Copy the result of filtering the entries below for lines that include the string "bear".

##### Extracted material #####

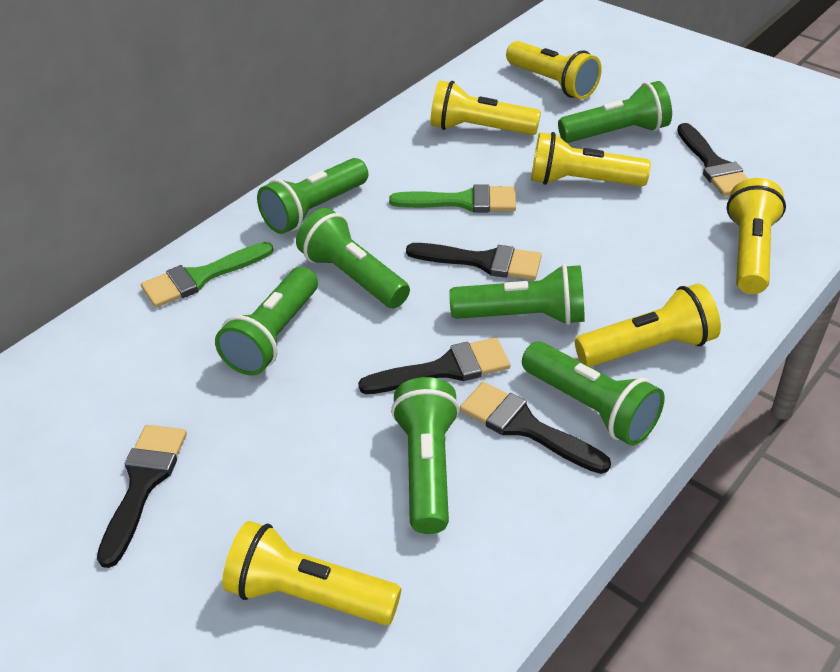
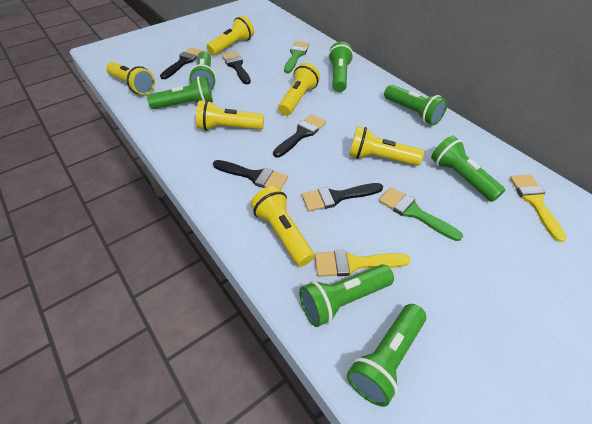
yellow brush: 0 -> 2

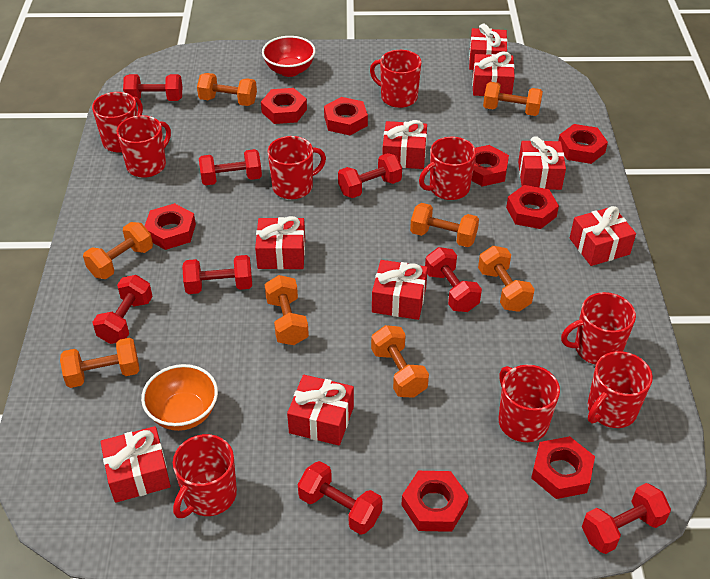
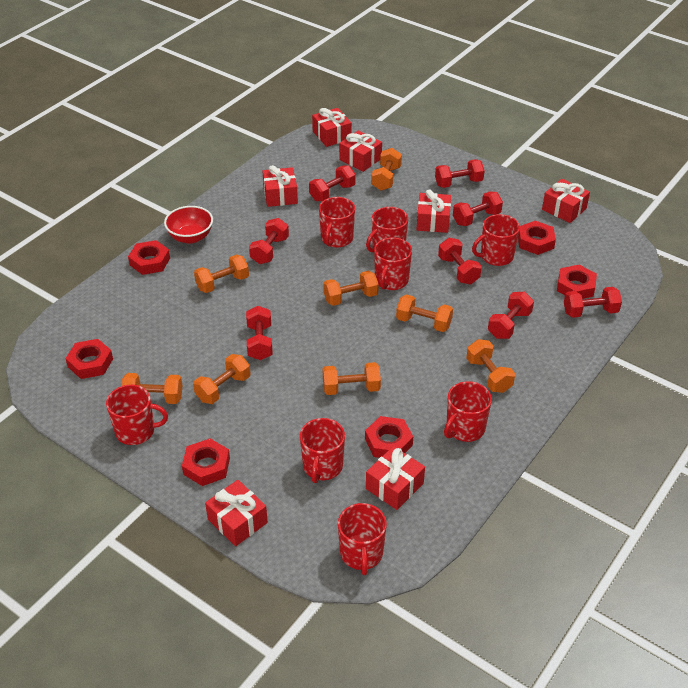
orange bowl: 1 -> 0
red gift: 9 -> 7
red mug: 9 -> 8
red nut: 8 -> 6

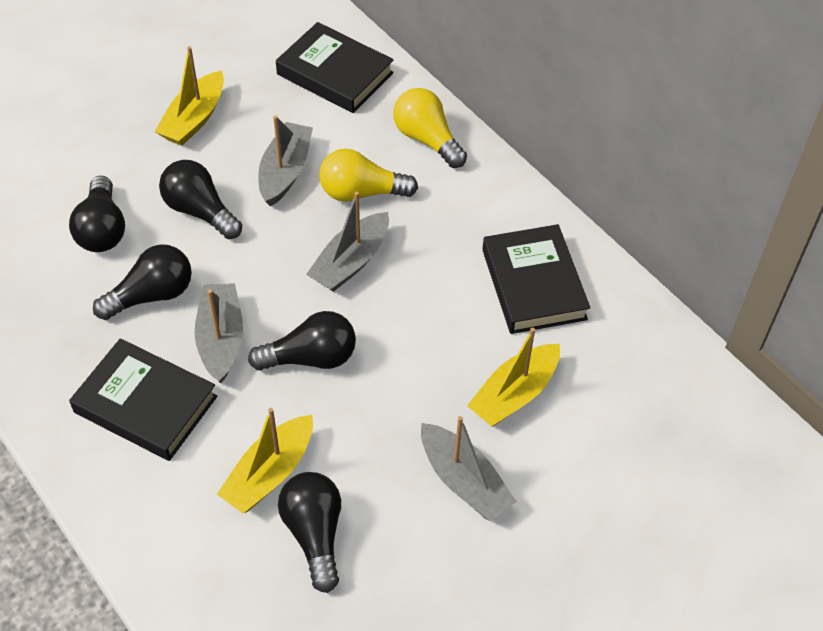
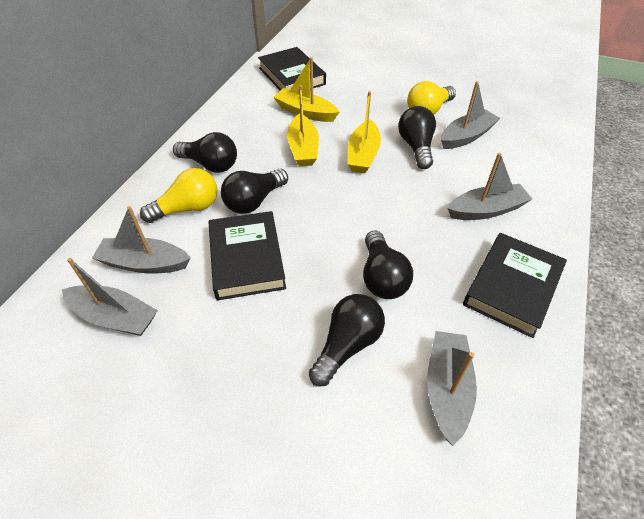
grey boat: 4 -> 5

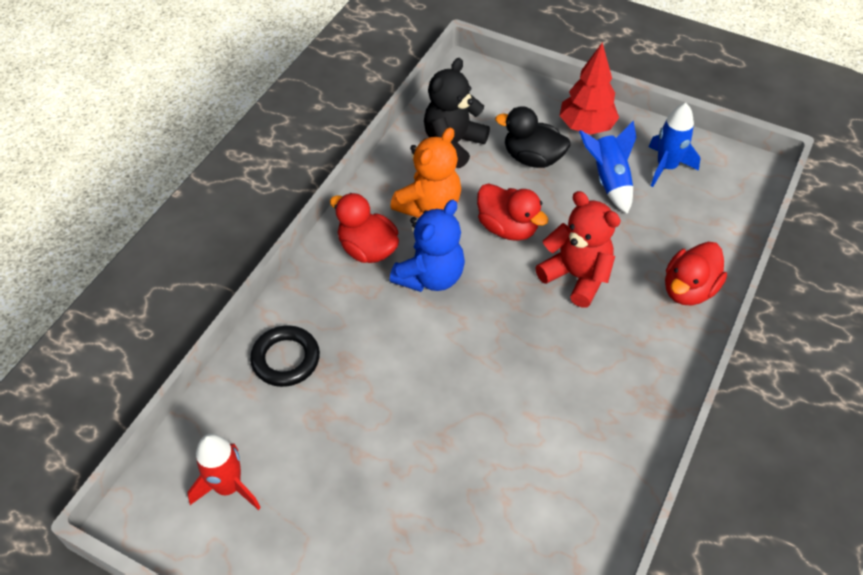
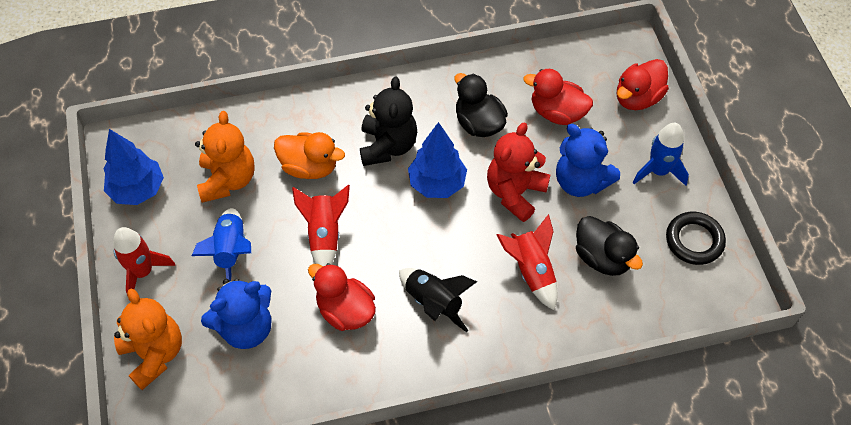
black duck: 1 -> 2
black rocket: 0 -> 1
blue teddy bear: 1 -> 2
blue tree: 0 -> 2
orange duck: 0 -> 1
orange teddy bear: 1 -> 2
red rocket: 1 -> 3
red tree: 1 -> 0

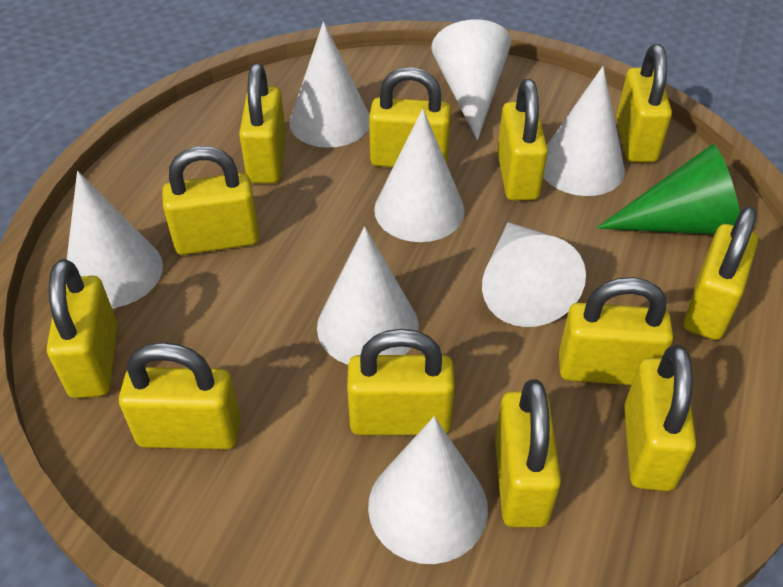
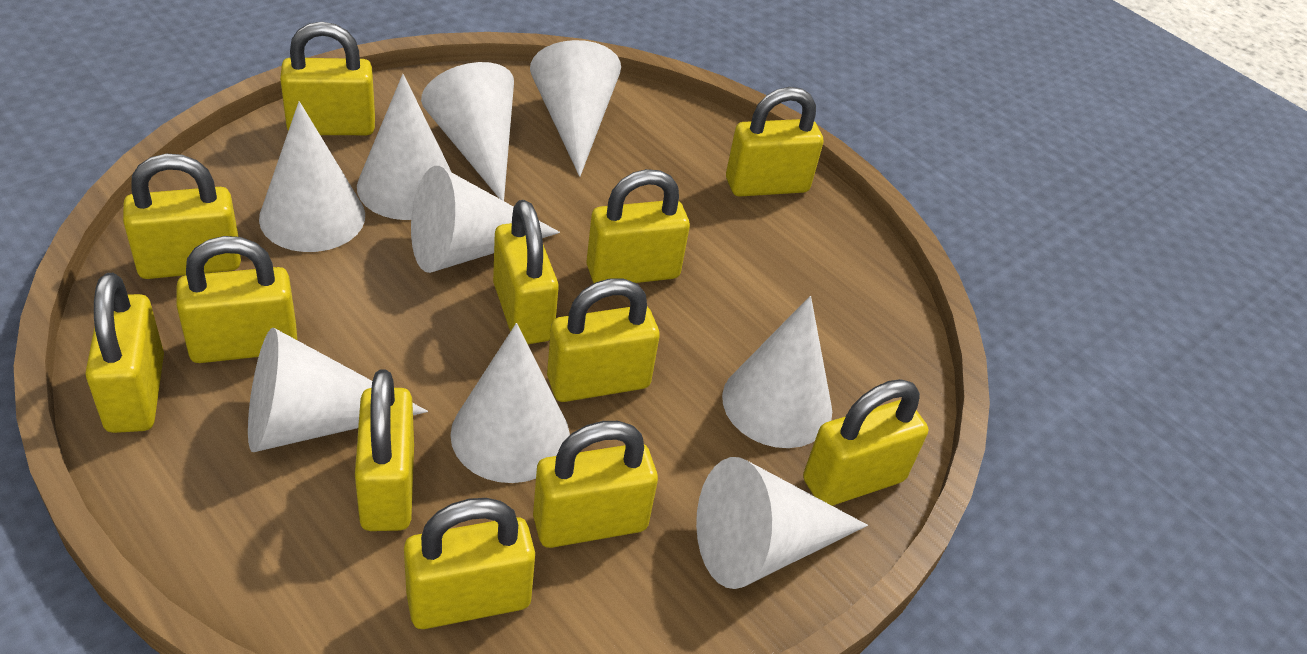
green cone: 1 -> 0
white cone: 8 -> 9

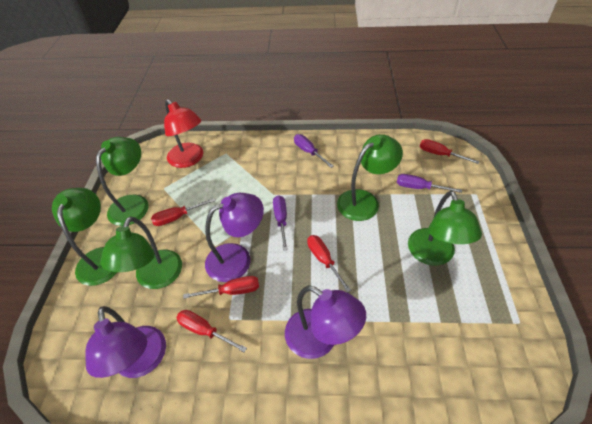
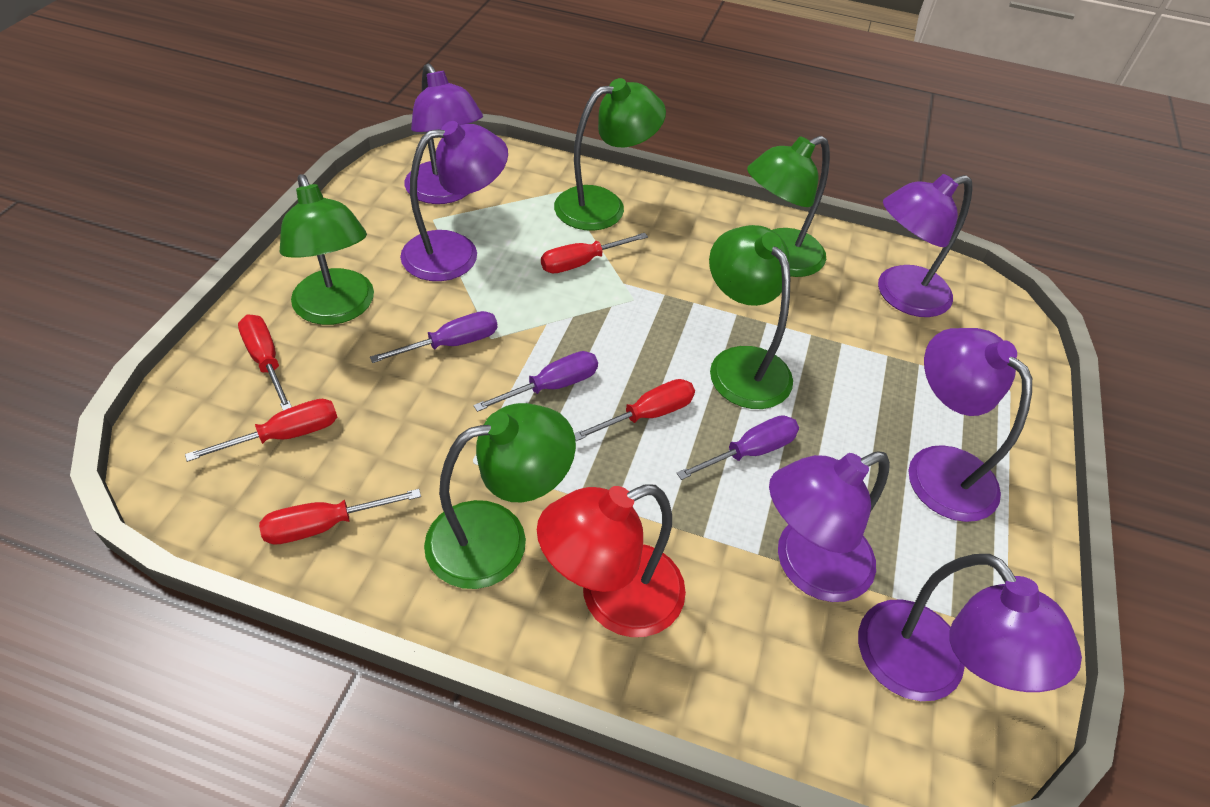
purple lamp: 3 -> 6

#####

Written answer
blue teddy bear: 1 -> 2
orange teddy bear: 1 -> 2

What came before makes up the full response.